» Action item
The required output is the line that contains "(235, 313) = (544, 337): green" through the last line of the data, retyped verbatim and with nothing added.

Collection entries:
────────────────────────────────────────

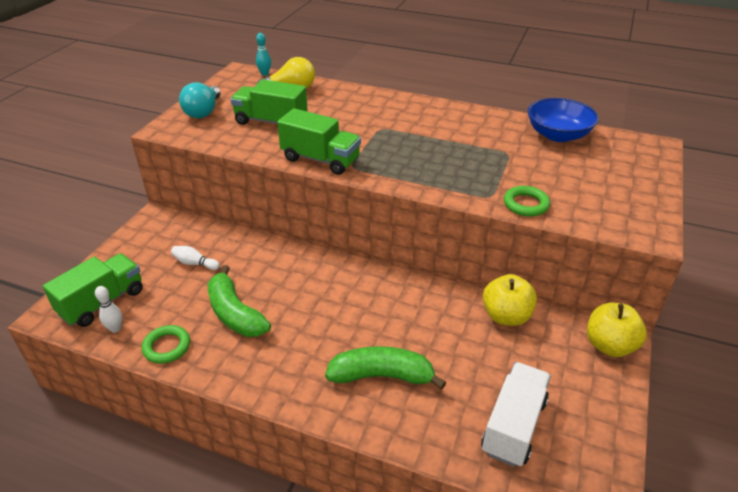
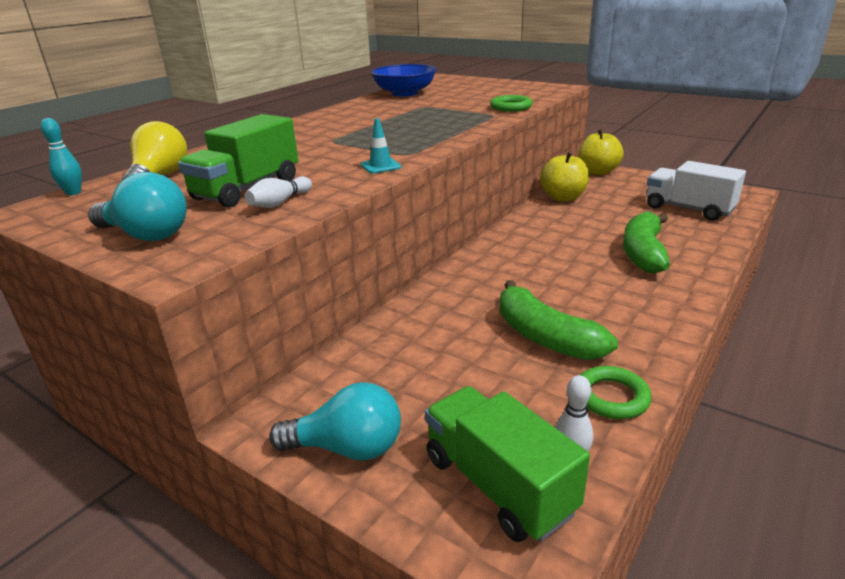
camera: 75 degrees left, 10 degrees down
(135, 248) = (347, 448): none -> turquoise light bulb
(195, 263) = (423, 373): white bowling pin -> white bowling pin (280, 203)
(235, 313) = (544, 337): green banana -> green banana turned 75 degrees clockwise
(320, 160) = (380, 166): green truck -> turquoise traffic cone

────────────────────────────────────────

» Completed exercise
(235, 313) = (544, 337): green banana -> green banana turned 75 degrees clockwise
(320, 160) = (380, 166): green truck -> turquoise traffic cone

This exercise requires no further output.